#### Your goal
Count the lines in the rows that contain the string "TupletNumber" and reply with only that number.

#### Data
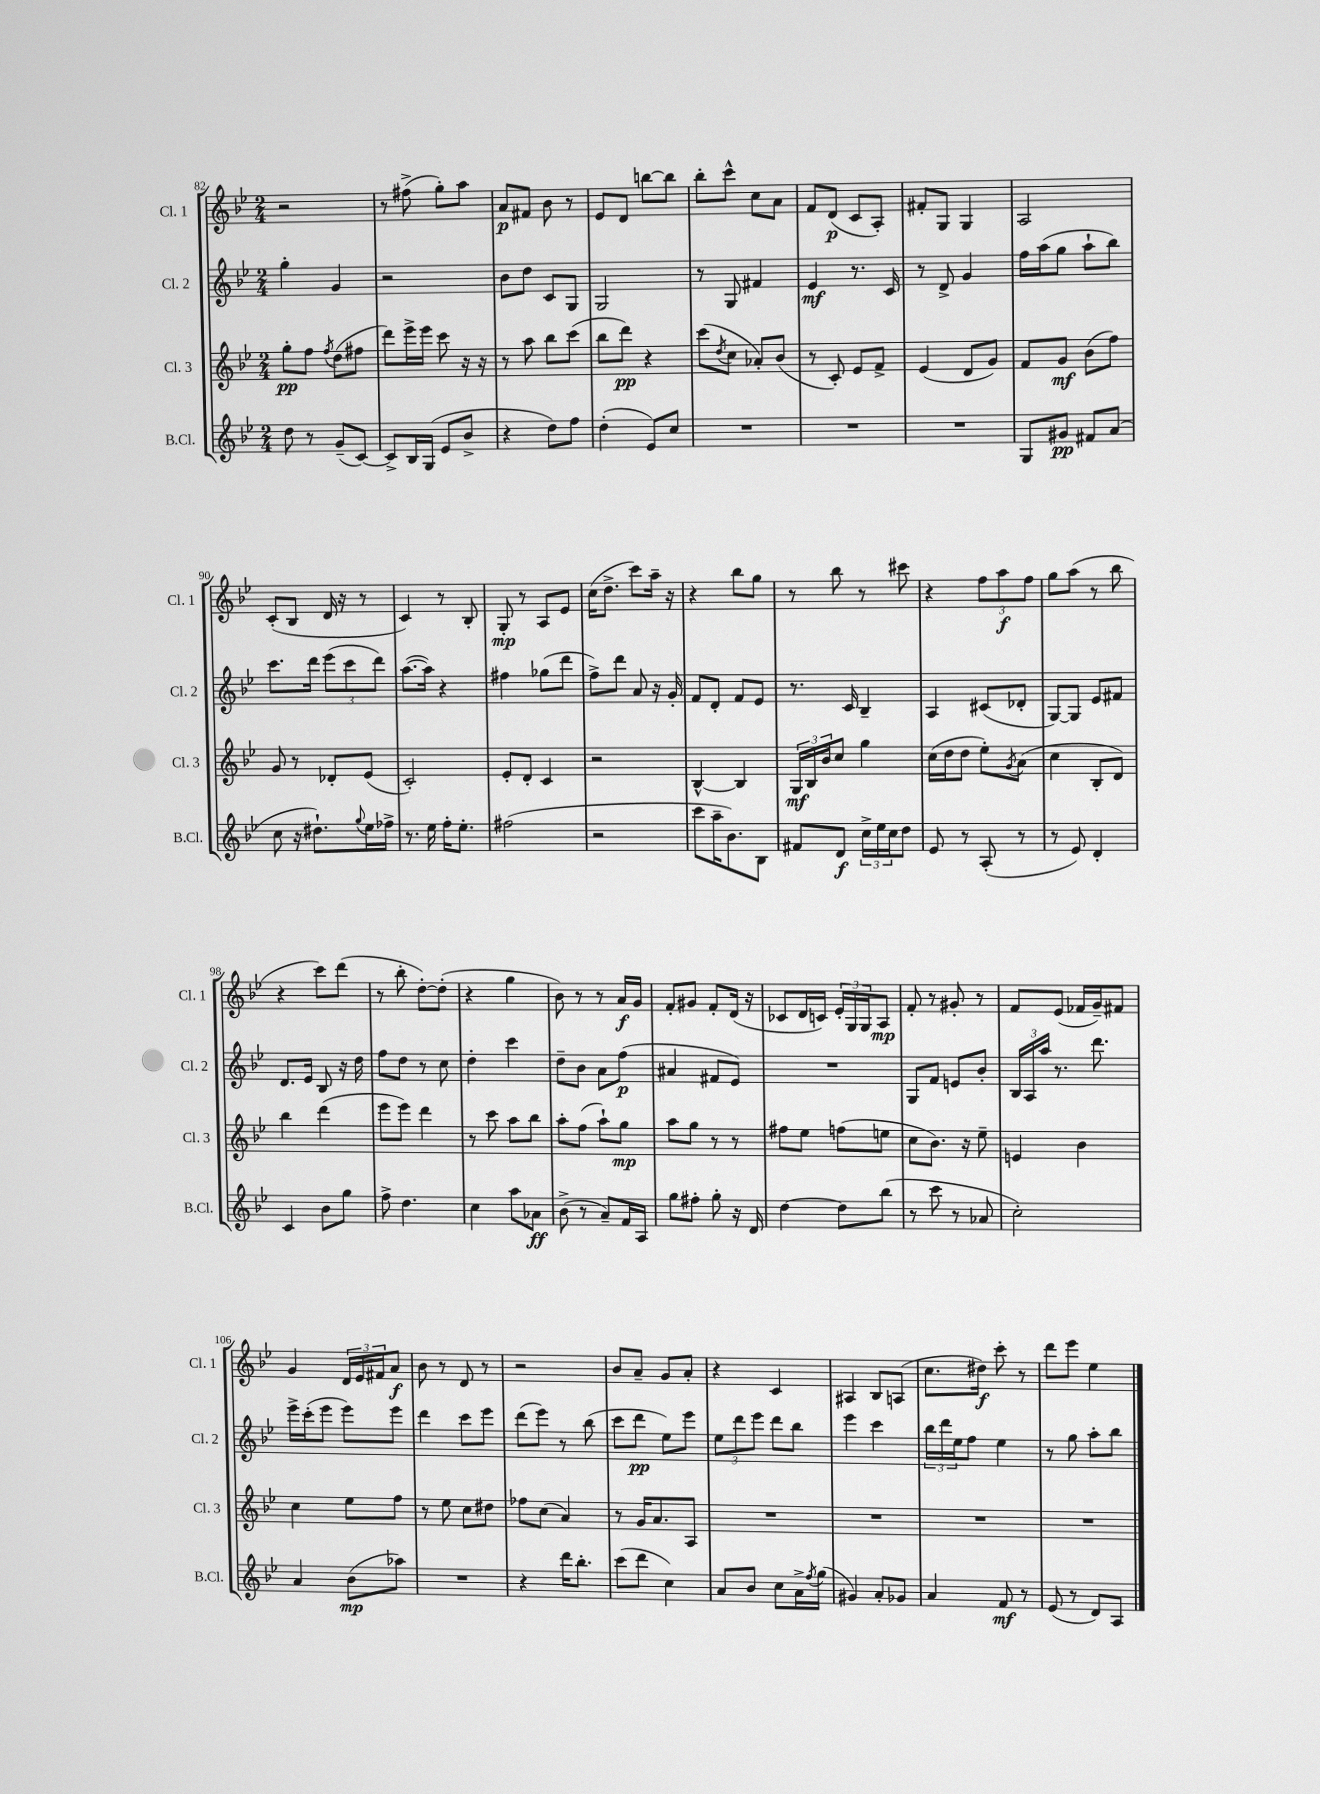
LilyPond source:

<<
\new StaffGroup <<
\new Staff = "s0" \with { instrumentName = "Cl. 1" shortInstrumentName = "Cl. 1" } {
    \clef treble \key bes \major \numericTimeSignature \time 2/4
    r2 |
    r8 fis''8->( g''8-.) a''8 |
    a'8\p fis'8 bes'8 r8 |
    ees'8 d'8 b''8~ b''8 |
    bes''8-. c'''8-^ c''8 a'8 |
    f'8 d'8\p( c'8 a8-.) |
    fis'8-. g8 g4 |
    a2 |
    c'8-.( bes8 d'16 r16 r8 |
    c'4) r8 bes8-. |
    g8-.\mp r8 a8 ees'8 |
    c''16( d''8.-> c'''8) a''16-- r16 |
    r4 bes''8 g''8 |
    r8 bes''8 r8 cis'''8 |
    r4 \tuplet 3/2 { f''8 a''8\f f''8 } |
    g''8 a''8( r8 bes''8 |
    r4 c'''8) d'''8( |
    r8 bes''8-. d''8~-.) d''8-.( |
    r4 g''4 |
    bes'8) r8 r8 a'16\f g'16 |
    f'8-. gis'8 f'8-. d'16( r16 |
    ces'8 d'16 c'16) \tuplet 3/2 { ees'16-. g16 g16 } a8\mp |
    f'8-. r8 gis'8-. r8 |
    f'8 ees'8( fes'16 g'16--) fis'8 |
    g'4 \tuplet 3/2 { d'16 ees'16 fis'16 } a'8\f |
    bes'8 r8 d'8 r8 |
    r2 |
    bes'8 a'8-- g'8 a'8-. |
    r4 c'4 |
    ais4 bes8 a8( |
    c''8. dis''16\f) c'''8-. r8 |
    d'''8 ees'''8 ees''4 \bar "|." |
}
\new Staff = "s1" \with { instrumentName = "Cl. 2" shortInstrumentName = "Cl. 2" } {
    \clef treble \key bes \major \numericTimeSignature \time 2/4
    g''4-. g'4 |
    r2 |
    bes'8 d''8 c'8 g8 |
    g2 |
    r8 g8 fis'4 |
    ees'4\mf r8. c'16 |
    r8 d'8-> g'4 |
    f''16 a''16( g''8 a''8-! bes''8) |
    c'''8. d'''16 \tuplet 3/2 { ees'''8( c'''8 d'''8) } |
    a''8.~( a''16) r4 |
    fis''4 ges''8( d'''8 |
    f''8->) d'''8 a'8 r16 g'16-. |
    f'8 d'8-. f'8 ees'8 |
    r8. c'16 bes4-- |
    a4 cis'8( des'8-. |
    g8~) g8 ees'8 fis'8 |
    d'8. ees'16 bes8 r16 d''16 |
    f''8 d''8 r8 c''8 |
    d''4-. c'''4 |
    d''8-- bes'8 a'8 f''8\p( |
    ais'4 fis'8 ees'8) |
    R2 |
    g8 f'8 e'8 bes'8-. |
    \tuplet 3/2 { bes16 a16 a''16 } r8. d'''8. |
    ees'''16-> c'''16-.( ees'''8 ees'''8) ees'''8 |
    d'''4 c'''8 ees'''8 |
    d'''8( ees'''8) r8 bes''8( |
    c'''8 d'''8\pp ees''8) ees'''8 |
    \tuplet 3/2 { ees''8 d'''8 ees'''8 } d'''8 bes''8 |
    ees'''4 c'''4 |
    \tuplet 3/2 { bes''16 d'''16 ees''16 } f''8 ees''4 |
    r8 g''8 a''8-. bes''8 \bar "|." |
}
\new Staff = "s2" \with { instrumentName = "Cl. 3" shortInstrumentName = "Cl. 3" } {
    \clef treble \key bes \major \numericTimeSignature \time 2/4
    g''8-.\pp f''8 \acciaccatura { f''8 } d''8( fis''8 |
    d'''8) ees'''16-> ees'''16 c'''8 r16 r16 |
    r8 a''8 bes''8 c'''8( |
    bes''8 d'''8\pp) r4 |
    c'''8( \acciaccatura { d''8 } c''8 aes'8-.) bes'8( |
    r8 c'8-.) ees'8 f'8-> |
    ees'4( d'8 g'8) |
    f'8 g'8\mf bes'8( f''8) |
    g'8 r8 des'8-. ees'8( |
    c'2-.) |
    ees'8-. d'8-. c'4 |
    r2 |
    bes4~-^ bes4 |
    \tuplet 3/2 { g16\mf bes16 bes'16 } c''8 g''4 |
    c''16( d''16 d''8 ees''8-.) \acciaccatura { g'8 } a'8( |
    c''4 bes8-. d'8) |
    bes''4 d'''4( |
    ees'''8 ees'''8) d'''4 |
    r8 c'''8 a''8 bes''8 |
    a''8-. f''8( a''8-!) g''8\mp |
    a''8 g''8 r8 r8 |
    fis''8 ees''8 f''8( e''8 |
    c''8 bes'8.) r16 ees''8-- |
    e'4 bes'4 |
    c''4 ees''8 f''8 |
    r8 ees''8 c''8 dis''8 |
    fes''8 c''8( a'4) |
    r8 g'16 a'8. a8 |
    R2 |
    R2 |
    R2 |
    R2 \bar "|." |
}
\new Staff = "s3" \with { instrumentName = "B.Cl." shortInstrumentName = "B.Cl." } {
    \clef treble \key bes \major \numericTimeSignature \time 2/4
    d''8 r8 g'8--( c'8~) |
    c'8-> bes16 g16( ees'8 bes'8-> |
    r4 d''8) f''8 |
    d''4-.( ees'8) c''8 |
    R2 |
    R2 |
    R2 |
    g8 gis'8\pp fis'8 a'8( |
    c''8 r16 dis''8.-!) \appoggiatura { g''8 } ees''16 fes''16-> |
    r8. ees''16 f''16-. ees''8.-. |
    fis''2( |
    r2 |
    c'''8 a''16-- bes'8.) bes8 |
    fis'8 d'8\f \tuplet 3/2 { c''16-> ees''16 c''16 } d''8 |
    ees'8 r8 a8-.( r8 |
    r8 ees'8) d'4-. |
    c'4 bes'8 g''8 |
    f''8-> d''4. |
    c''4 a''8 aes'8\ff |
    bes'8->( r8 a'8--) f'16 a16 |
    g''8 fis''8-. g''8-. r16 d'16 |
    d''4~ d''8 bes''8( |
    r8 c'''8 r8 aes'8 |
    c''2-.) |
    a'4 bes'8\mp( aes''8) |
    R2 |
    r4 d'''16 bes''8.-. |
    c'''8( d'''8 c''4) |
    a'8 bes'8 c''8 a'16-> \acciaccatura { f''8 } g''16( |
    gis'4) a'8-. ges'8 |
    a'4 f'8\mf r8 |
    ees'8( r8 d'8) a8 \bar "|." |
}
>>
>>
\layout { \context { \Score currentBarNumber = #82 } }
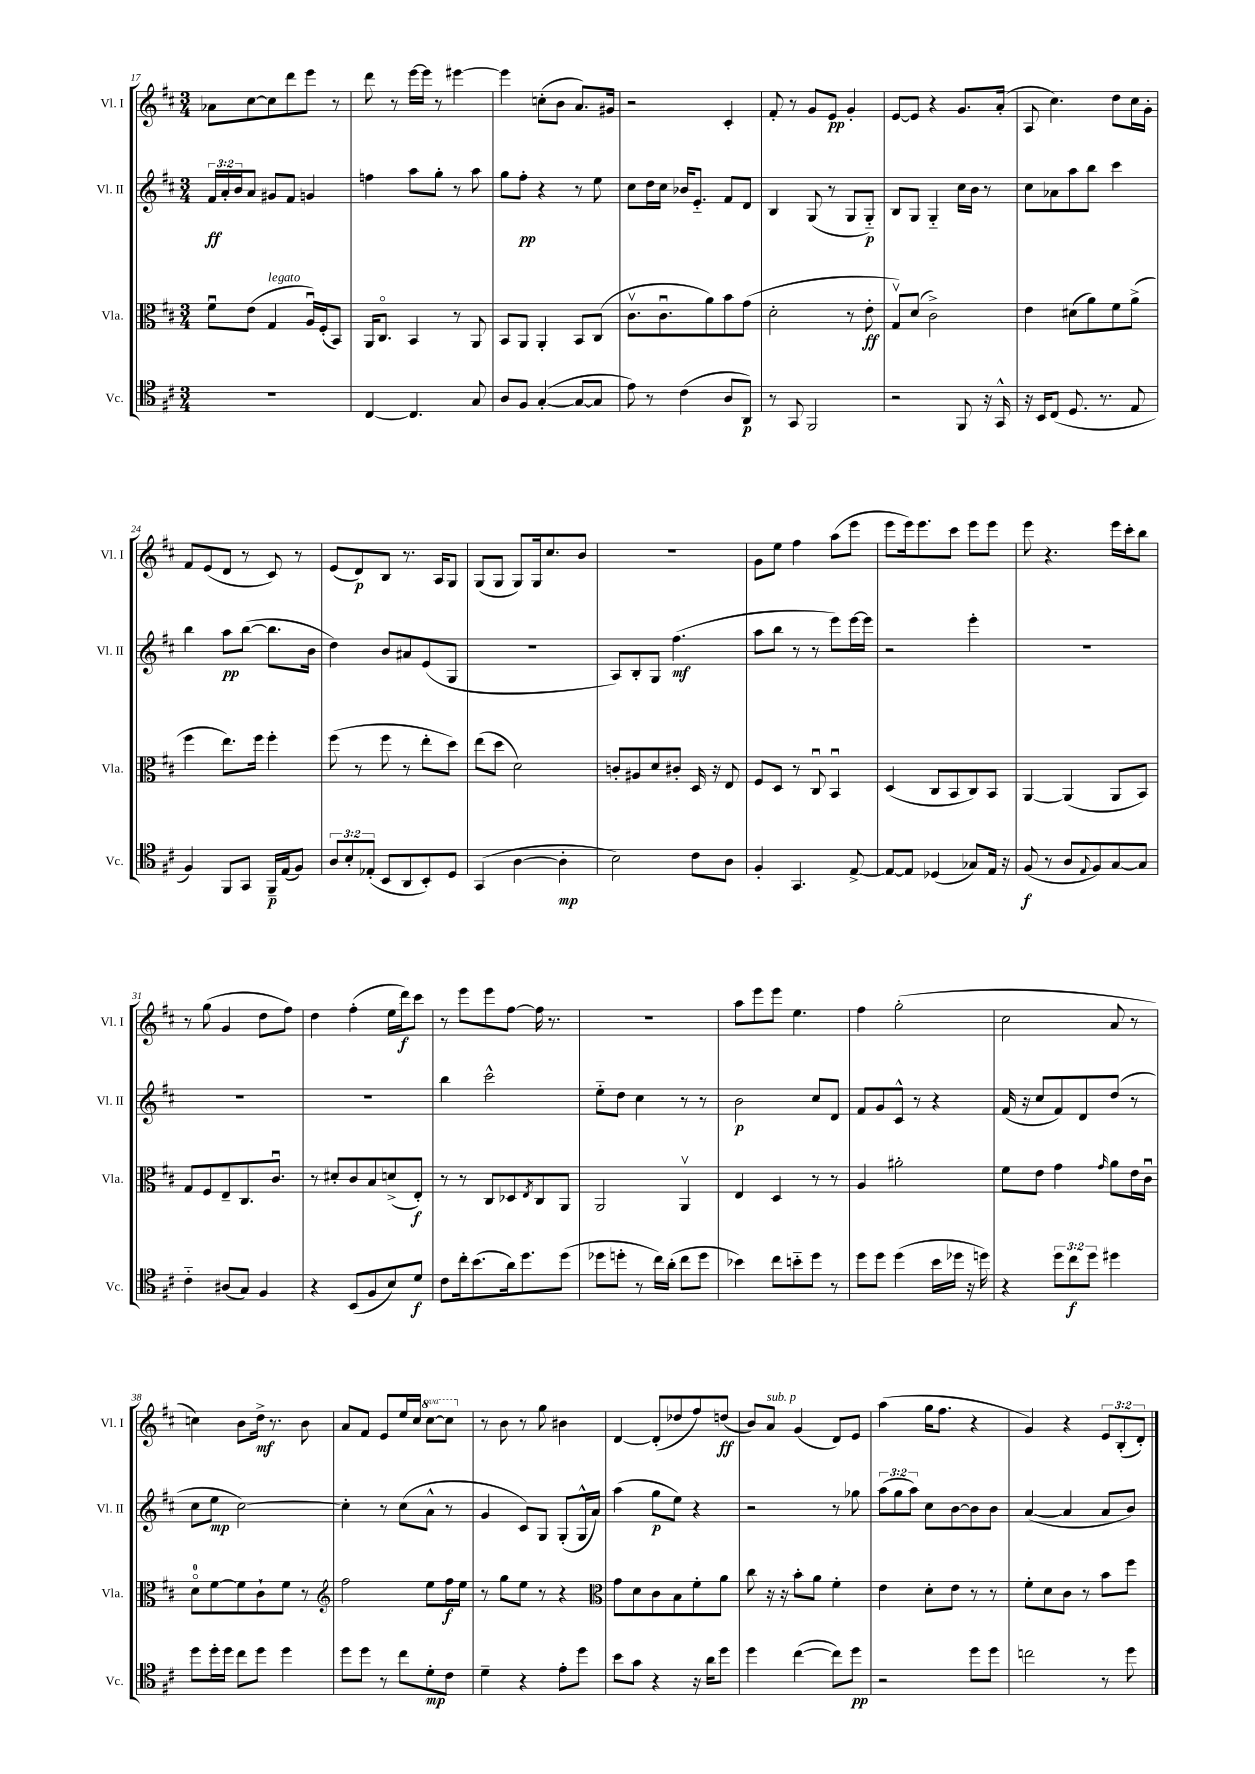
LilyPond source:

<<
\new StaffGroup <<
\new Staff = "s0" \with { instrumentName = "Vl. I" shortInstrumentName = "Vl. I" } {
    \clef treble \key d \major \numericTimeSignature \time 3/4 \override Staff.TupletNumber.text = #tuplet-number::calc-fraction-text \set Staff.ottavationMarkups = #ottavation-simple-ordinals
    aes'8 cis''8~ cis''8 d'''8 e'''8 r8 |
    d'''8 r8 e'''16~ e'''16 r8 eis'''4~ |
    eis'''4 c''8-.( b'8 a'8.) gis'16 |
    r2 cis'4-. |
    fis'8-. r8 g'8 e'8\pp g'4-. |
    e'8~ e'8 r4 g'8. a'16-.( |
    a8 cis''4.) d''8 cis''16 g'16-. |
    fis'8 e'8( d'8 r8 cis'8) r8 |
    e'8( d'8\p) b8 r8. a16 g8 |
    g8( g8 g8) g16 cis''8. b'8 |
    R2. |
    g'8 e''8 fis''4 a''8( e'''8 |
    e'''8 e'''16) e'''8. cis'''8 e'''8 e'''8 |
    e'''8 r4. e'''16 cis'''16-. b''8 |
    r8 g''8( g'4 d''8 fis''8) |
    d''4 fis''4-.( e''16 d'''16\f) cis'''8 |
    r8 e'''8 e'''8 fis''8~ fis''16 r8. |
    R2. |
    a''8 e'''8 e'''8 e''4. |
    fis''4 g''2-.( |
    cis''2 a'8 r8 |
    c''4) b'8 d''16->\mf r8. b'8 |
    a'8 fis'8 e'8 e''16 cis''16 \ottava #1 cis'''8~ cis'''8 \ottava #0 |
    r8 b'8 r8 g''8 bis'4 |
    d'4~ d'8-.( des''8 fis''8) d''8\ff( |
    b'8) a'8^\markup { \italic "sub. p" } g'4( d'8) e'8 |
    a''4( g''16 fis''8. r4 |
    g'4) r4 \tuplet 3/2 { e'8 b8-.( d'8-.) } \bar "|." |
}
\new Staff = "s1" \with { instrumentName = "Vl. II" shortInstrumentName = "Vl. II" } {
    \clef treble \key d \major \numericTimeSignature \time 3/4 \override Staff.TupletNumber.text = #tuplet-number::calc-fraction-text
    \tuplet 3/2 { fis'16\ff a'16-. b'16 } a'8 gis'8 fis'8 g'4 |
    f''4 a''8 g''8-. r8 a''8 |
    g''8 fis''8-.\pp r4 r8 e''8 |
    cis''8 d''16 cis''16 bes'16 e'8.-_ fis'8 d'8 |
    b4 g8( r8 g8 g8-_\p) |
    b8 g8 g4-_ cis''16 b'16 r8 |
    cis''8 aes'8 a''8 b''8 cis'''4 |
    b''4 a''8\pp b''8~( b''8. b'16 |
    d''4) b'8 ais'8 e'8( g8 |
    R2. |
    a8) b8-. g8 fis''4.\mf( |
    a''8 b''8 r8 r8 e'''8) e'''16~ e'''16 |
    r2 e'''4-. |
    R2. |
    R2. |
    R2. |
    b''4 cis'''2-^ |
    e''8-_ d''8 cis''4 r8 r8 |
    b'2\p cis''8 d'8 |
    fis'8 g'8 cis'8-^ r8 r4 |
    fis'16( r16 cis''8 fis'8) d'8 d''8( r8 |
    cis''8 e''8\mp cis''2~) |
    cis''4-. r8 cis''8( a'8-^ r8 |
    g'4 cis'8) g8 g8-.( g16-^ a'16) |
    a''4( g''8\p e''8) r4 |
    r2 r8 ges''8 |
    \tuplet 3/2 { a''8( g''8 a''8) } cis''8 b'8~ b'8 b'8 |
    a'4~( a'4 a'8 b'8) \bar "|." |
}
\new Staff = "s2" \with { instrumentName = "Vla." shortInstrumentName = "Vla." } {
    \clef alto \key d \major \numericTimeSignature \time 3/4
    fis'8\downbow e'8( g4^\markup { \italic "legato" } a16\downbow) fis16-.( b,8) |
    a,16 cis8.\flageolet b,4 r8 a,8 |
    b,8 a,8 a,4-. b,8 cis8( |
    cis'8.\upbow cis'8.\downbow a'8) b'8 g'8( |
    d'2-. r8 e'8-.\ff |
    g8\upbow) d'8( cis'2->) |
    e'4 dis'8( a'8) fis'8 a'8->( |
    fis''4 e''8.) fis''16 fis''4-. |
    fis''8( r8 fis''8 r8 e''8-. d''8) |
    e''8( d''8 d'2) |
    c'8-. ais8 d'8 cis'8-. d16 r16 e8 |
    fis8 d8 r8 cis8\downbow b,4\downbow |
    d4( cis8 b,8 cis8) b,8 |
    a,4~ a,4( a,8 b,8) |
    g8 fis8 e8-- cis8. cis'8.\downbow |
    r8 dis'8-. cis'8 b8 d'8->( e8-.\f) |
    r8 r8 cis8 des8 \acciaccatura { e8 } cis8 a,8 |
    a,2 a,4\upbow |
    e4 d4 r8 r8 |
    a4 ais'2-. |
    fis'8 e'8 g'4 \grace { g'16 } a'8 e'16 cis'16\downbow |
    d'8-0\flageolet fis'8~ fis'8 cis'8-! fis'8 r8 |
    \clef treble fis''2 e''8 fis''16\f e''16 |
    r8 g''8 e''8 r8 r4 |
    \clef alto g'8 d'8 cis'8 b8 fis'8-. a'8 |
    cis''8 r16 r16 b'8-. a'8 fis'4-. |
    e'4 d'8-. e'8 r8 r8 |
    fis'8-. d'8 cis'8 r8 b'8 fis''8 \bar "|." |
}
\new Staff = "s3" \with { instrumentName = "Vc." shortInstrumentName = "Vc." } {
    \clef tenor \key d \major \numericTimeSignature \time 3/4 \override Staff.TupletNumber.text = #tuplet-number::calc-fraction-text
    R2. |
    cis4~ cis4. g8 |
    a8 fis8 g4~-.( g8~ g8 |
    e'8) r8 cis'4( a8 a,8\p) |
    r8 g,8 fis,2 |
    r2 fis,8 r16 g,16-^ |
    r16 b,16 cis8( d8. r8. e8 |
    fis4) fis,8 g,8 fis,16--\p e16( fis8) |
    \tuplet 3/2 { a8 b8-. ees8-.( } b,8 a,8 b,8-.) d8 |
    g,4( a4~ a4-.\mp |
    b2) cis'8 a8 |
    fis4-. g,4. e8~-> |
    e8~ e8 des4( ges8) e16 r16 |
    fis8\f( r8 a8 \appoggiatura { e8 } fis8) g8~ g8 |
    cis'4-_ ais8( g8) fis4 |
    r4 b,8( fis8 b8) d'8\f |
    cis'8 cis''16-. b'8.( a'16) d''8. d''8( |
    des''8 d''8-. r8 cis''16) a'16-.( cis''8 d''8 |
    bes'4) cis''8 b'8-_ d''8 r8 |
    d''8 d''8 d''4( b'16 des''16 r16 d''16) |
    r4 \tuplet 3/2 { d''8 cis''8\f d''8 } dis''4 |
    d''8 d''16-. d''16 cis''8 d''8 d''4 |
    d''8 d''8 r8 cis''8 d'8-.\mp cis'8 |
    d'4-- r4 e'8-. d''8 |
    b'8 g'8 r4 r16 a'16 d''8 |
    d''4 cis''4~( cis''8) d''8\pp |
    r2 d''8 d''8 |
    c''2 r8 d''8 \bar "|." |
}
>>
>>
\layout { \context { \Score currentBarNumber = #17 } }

#### Response
3